Copy every line of the data that includes the string "brown".

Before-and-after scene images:
* * * * * * * * *
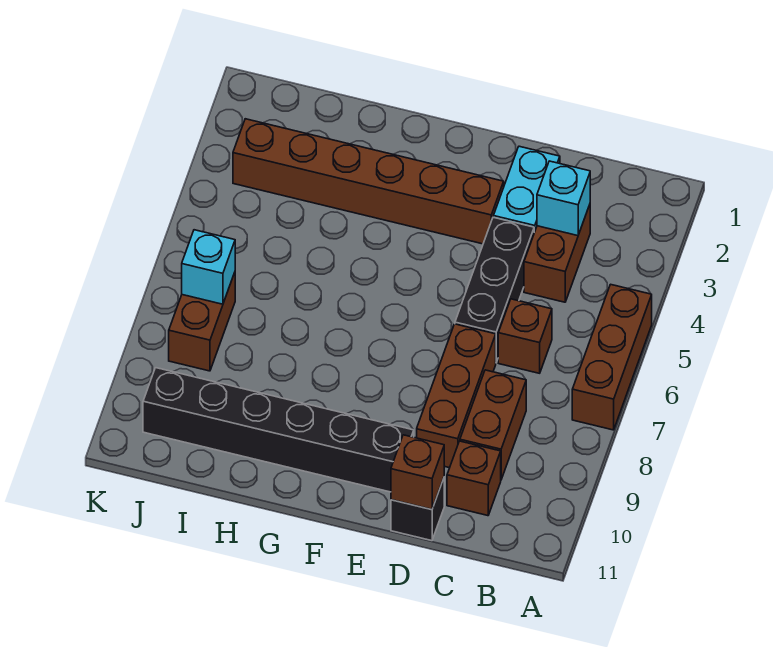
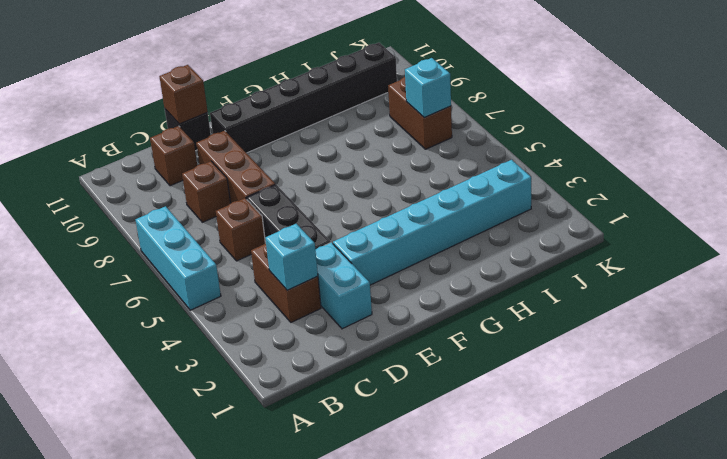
brown brick A5:A7 level 1 -> cyan brick A5:A7 level 1
brown brick C8:C9 level 1 -> brown brick C8 level 1
brown brick E3:J3 level 1 -> cyan brick E3:J3 level 1

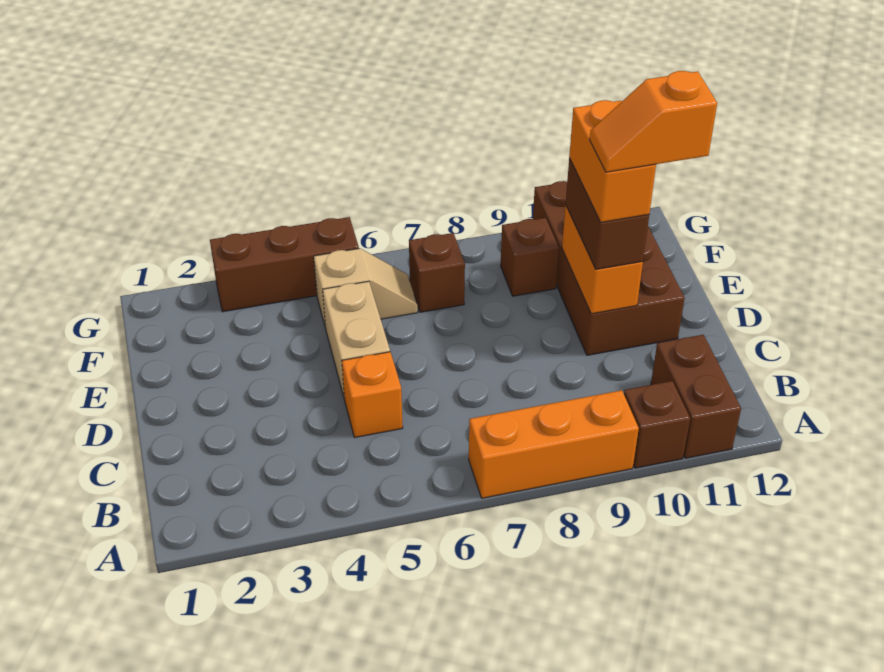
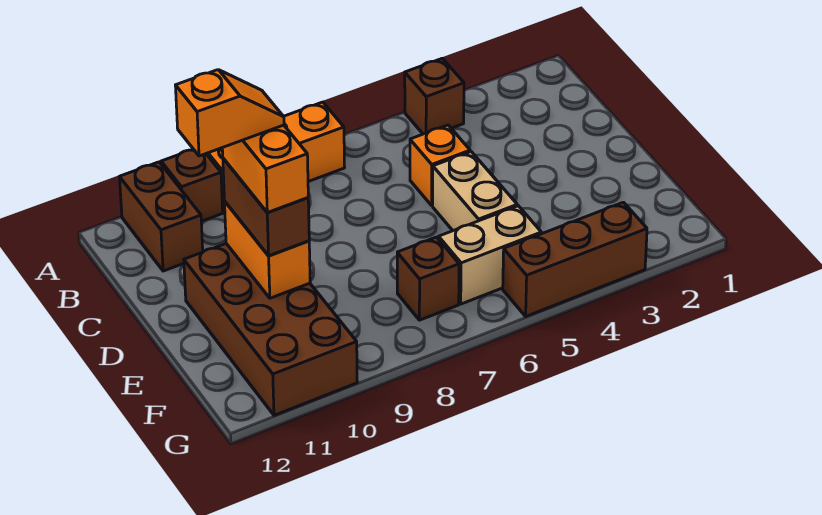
tan slope F5:F6 level 1 top 5 -> tan brick F5:F6 level 1
brown brick F9 level 1 -> brown brick A4 level 1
* * * * * * * * *
Solution for this task:
brown brick A5:A7 level 1 -> cyan brick A5:A7 level 1
brown brick C8:C9 level 1 -> brown brick C8 level 1
brown brick E3:J3 level 1 -> cyan brick E3:J3 level 1
brown brick F9 level 1 -> brown brick A4 level 1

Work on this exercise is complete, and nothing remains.